_Source information:_
----------

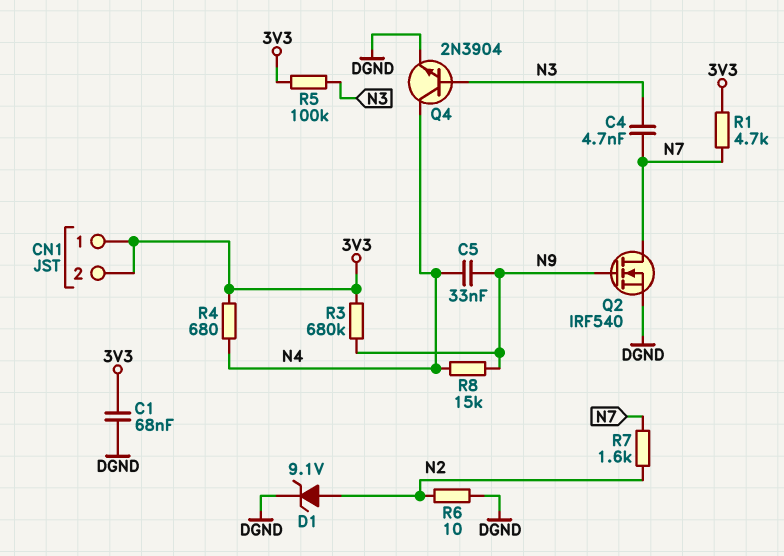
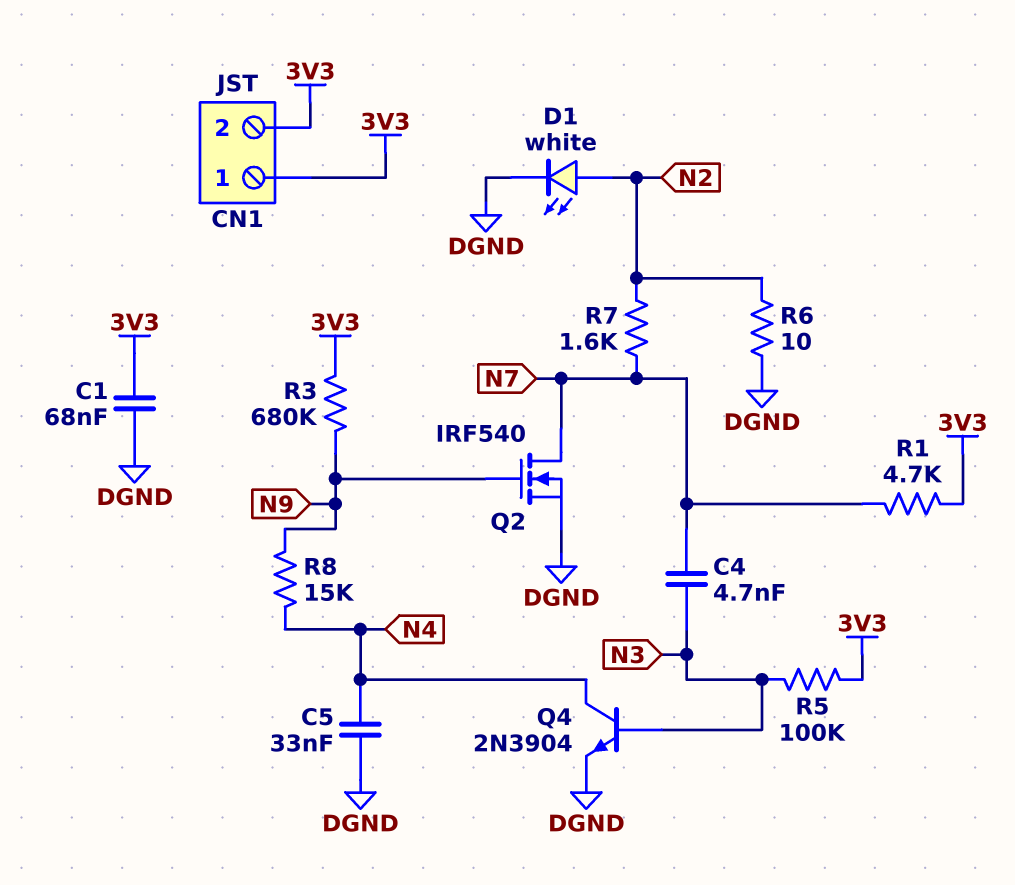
C5: 33nF (N4, N9) -> 33nF (DGND, N4)
D1: zener 9.1V (A N2, K DGND) -> LED white (A N2, K DGND)
R4: 680 (3V3, N4) -> none

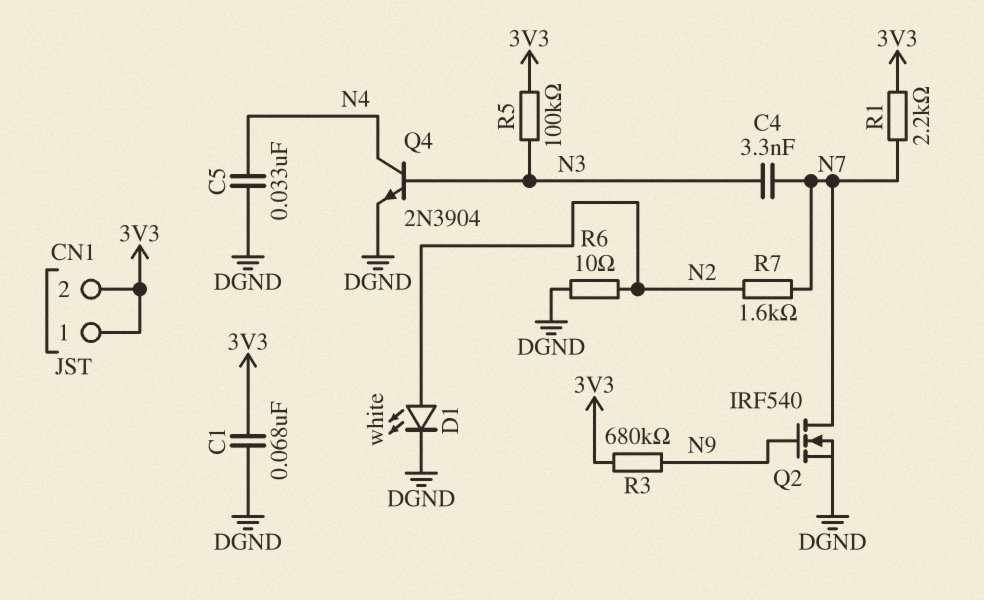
C4: 4.7nF (N3, N7) -> 3.3nF (N3, N7)
R1: 4.7k (3V3, N7) -> 2.2k (3V3, N7)
R8: 15k (N4, N9) -> none

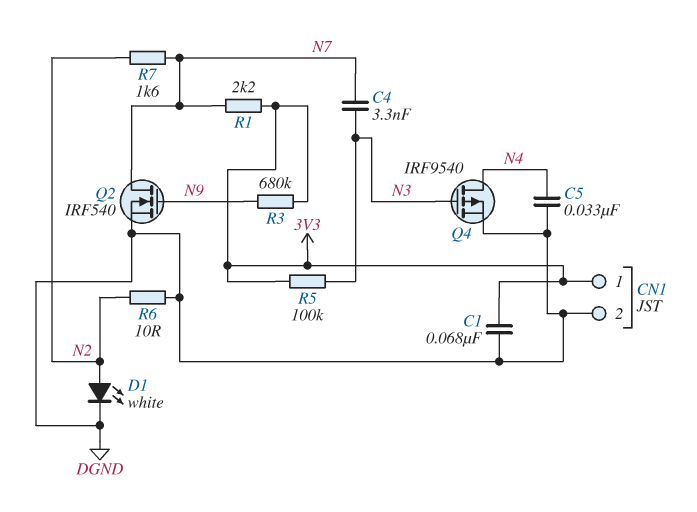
CN1 pin 2: 3V3 -> DGND
Q4: NPN 2N3904 (B N3, C N4, E DGND) -> PMOS IRF9540 (G N3, D N4, S DGND)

----------

_Work task:_ Output each line of the listing in which the string "DGND" is found.

_Task solution:_
C5: 33nF (N4, N9) -> 33nF (DGND, N4)
D1: zener 9.1V (A N2, K DGND) -> LED white (A N2, K DGND)
CN1 pin 2: 3V3 -> DGND
Q4: NPN 2N3904 (B N3, C N4, E DGND) -> PMOS IRF9540 (G N3, D N4, S DGND)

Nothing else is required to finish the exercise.